-- Problem details --
Find every line in the data that contains the word "VBUS". Return each of those lines.

-- Supplied records --

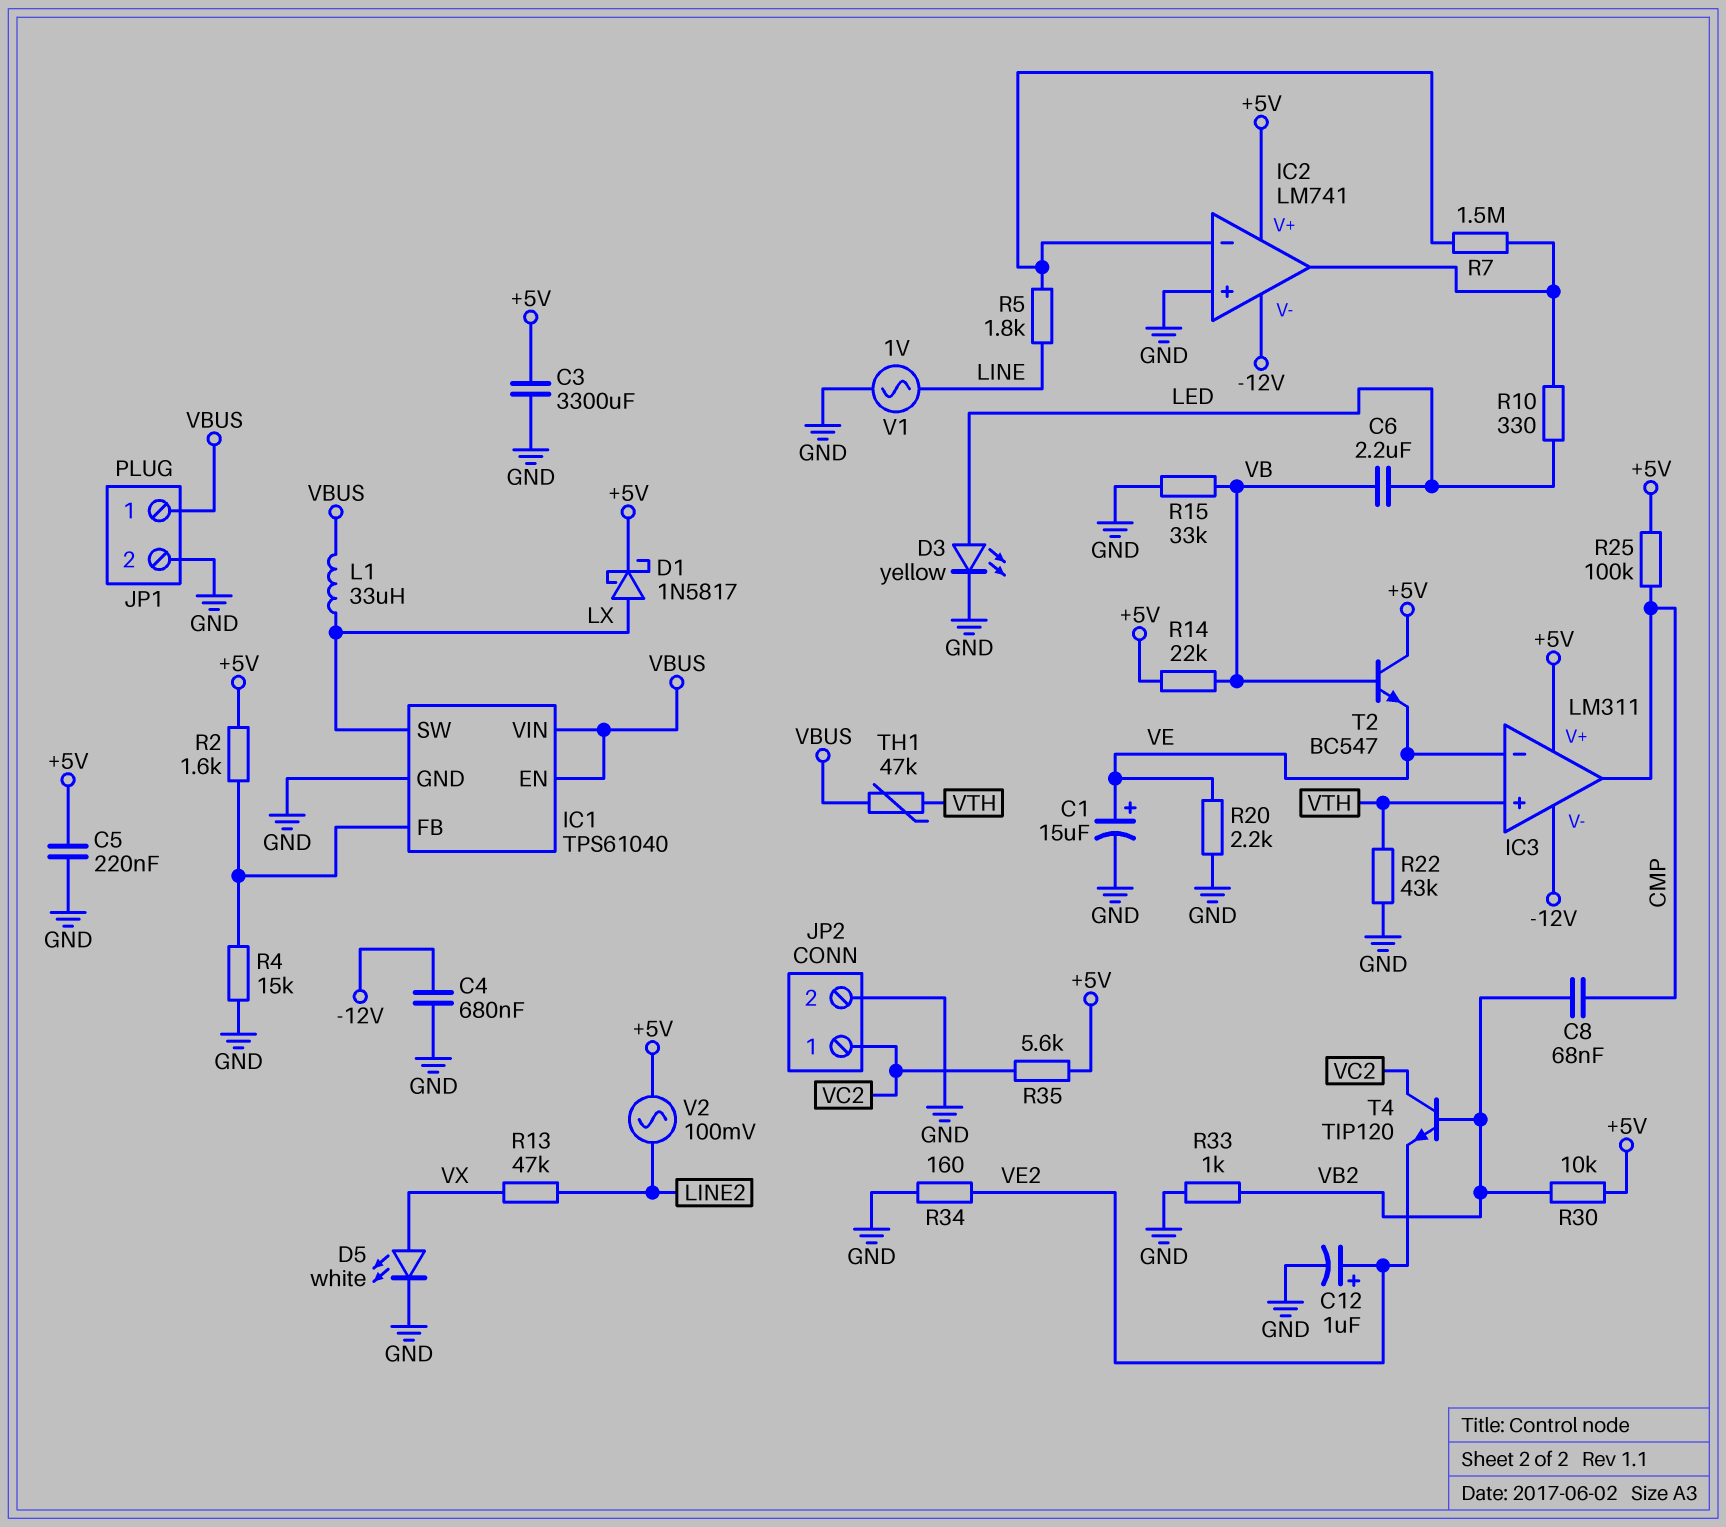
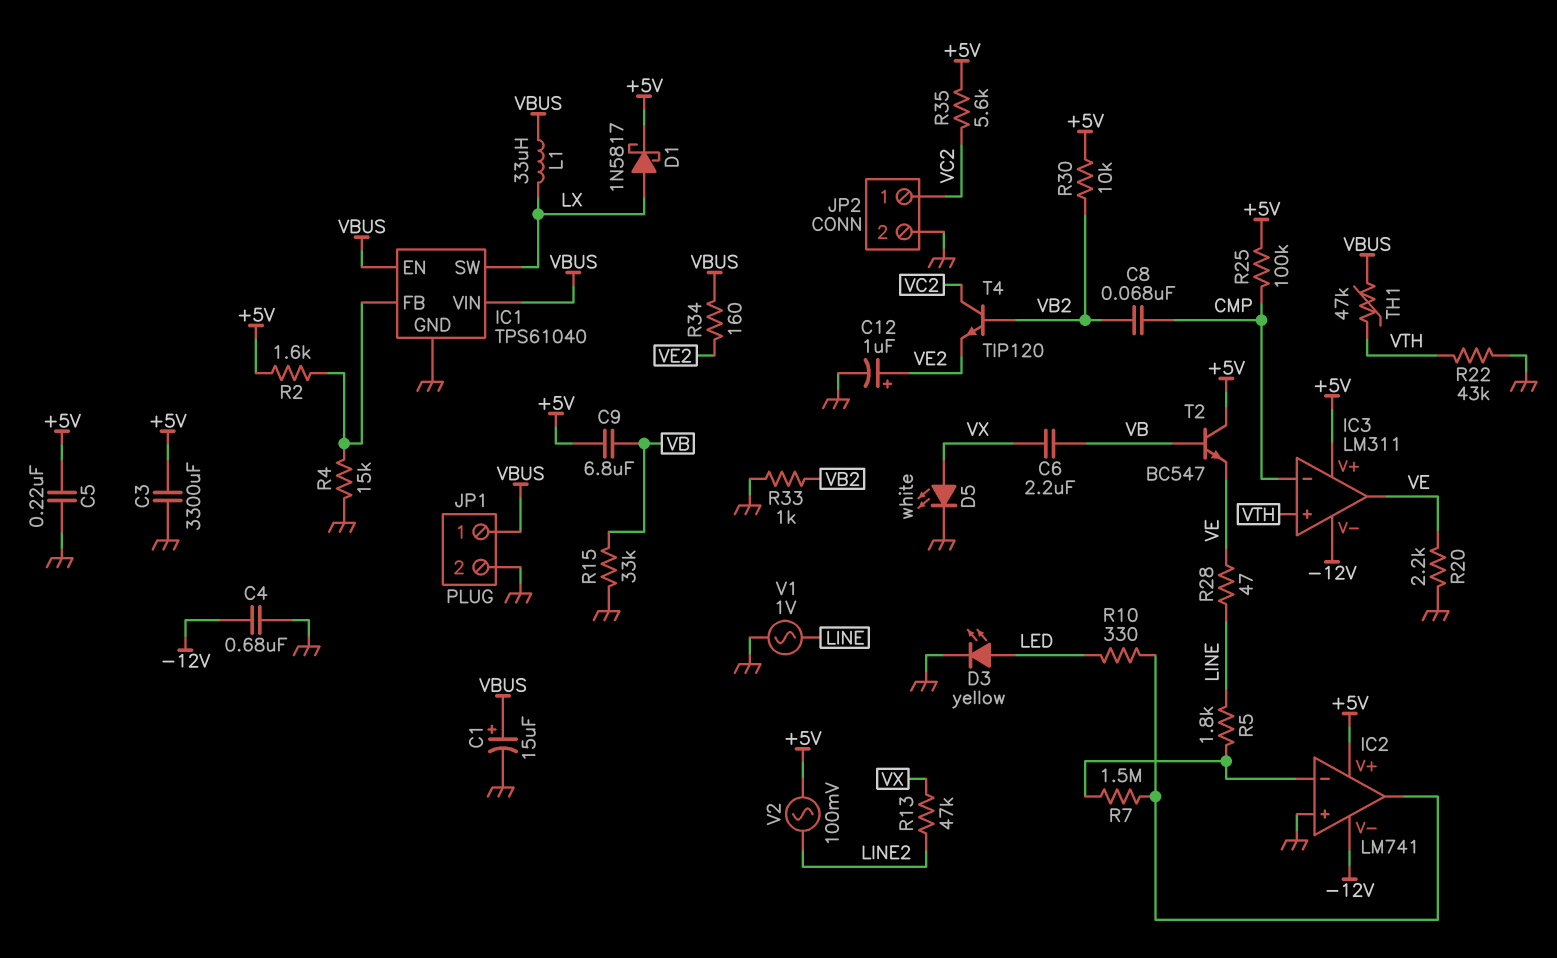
C1: 15uF (plus VE, minus GND) -> 15uF (plus VBUS, minus GND)
C6: 2.2uF (LED, VB) -> 2.2uF (VB, VX)
C9: none -> 6.8uF (+5V, VB)
IC3 pin in-: VE -> CMP
IC3 pin out: CMP -> VE
R14: 22k (+5V, VB) -> none
R28: none -> 47 (LINE, VE)
R34: 160 (GND, VE2) -> 160 (VBUS, VE2)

-- Exercise output --
C1: 15uF (plus VE, minus GND) -> 15uF (plus VBUS, minus GND)
R34: 160 (GND, VE2) -> 160 (VBUS, VE2)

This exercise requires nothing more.